§ DATA EXTRACTS:
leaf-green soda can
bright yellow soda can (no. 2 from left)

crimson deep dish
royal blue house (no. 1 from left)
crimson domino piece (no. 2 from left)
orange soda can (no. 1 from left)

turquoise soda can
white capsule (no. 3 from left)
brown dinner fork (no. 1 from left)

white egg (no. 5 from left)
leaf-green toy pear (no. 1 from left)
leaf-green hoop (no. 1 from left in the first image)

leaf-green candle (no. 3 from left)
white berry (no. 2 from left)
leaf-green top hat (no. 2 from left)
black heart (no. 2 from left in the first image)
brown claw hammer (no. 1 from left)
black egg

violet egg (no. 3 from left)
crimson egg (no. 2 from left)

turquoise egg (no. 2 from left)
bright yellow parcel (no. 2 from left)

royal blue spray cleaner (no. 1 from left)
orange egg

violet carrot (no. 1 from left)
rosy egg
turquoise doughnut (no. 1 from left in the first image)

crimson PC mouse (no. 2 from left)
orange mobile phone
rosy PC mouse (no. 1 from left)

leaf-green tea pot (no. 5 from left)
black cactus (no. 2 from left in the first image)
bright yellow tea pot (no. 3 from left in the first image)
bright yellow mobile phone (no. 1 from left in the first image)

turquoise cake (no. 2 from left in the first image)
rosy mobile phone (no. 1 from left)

§ WORK TASK: Every line above that includes the string "yellow" needs to be copied.

§ EXERCISE RESULT:
bright yellow soda can (no. 2 from left)
bright yellow parcel (no. 2 from left)
bright yellow tea pot (no. 3 from left in the first image)
bright yellow mobile phone (no. 1 from left in the first image)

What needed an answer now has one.